[Provided records — start]

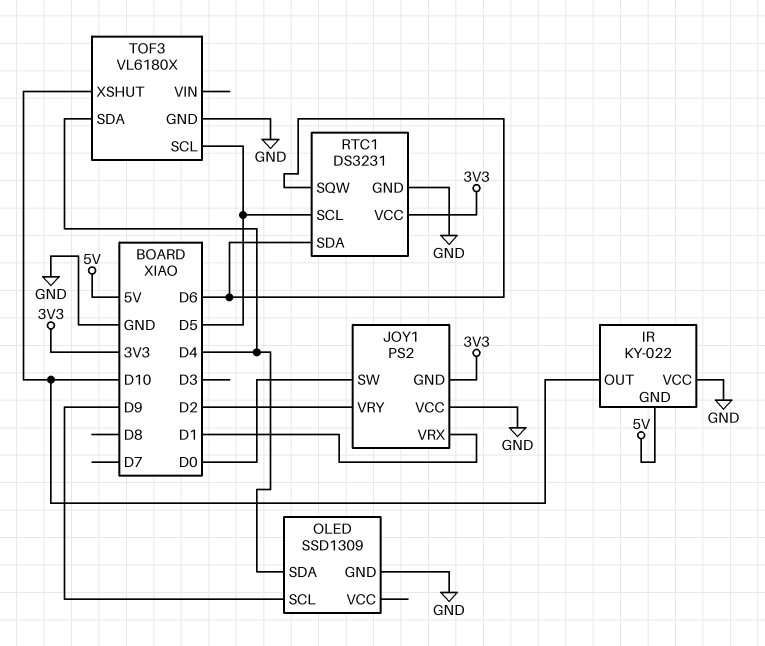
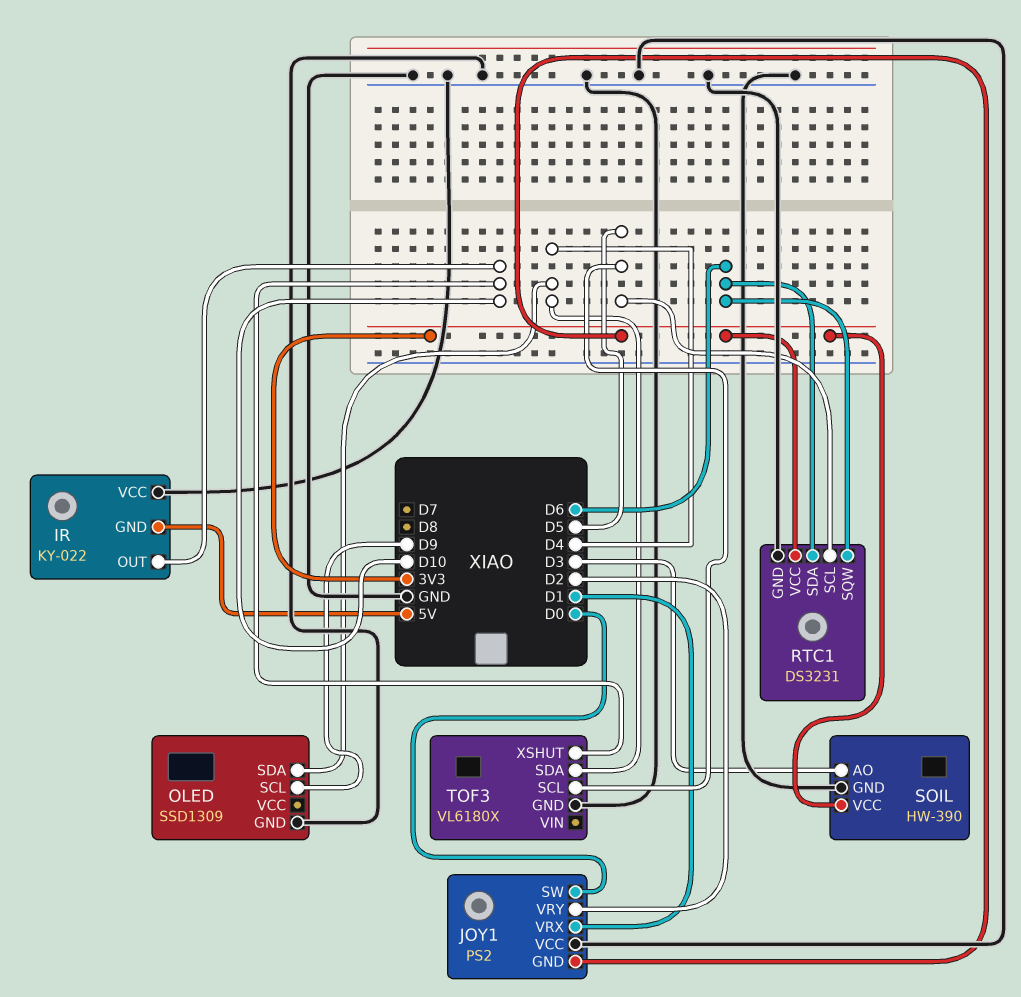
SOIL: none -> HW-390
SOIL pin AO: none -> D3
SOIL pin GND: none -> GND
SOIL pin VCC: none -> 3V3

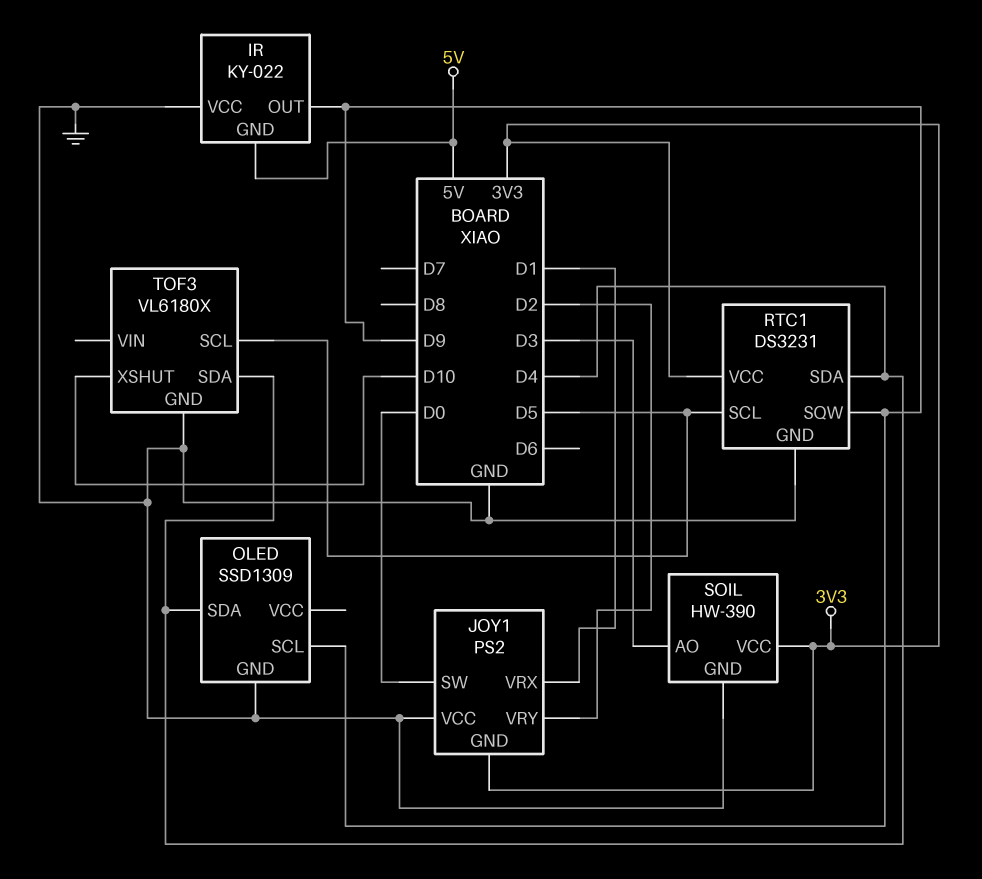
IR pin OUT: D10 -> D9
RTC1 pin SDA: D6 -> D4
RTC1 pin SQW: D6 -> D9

[Provided records — finish]
[Provided records — start]

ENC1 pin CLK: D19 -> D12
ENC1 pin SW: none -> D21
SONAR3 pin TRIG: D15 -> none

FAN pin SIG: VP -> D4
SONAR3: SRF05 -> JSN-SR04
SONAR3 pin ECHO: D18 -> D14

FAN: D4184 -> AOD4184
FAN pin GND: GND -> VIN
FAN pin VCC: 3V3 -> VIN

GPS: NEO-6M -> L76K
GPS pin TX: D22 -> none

[Provided records — finish]
[Provided records — start]

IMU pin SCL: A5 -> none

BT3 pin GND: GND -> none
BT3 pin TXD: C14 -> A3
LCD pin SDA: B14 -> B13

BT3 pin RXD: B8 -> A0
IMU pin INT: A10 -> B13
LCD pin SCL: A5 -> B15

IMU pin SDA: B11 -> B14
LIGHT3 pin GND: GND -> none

[Provided records — finish]

Your goal: Please return every line of the records above that contains the word "SOIL".

Exercise response:
SOIL: none -> HW-390
SOIL pin AO: none -> D3
SOIL pin GND: none -> GND
SOIL pin VCC: none -> 3V3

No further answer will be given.